Exercise brief
Transcribe every line of the listing below verbatim. Leave out the pictures.

[Saved data entries]
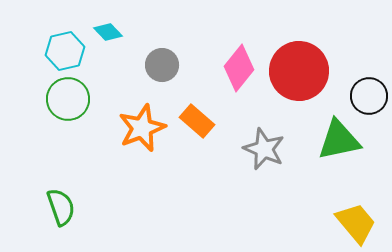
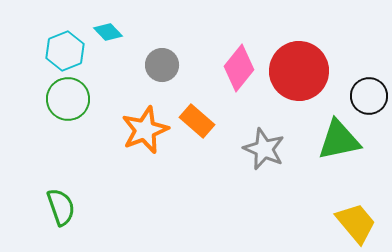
cyan hexagon: rotated 9 degrees counterclockwise
orange star: moved 3 px right, 2 px down
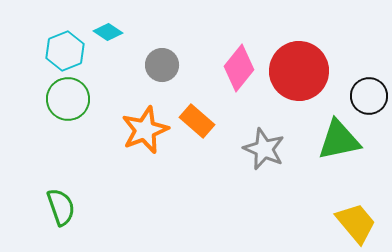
cyan diamond: rotated 12 degrees counterclockwise
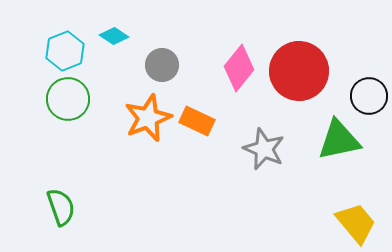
cyan diamond: moved 6 px right, 4 px down
orange rectangle: rotated 16 degrees counterclockwise
orange star: moved 3 px right, 12 px up
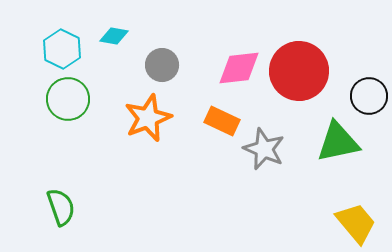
cyan diamond: rotated 24 degrees counterclockwise
cyan hexagon: moved 3 px left, 2 px up; rotated 12 degrees counterclockwise
pink diamond: rotated 45 degrees clockwise
orange rectangle: moved 25 px right
green triangle: moved 1 px left, 2 px down
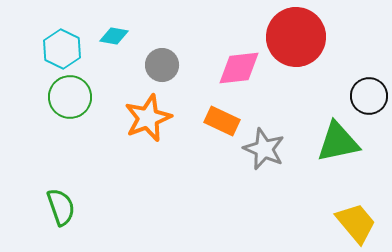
red circle: moved 3 px left, 34 px up
green circle: moved 2 px right, 2 px up
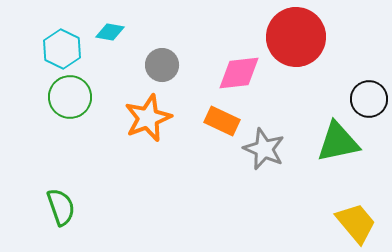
cyan diamond: moved 4 px left, 4 px up
pink diamond: moved 5 px down
black circle: moved 3 px down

Final result
cyan hexagon: rotated 9 degrees counterclockwise
orange star: moved 3 px right, 2 px down
cyan diamond: rotated 12 degrees counterclockwise
cyan diamond: moved 6 px right, 4 px down
orange rectangle: rotated 16 degrees counterclockwise
orange star: moved 3 px right, 12 px up
cyan diamond: rotated 24 degrees counterclockwise
cyan hexagon: moved 3 px left, 2 px up; rotated 12 degrees counterclockwise
pink diamond: rotated 45 degrees clockwise
orange rectangle: moved 25 px right
green triangle: moved 1 px left, 2 px down
red circle: moved 3 px left, 34 px up
green circle: moved 2 px right, 2 px up
cyan diamond: moved 4 px left, 4 px up
pink diamond: moved 5 px down
black circle: moved 3 px down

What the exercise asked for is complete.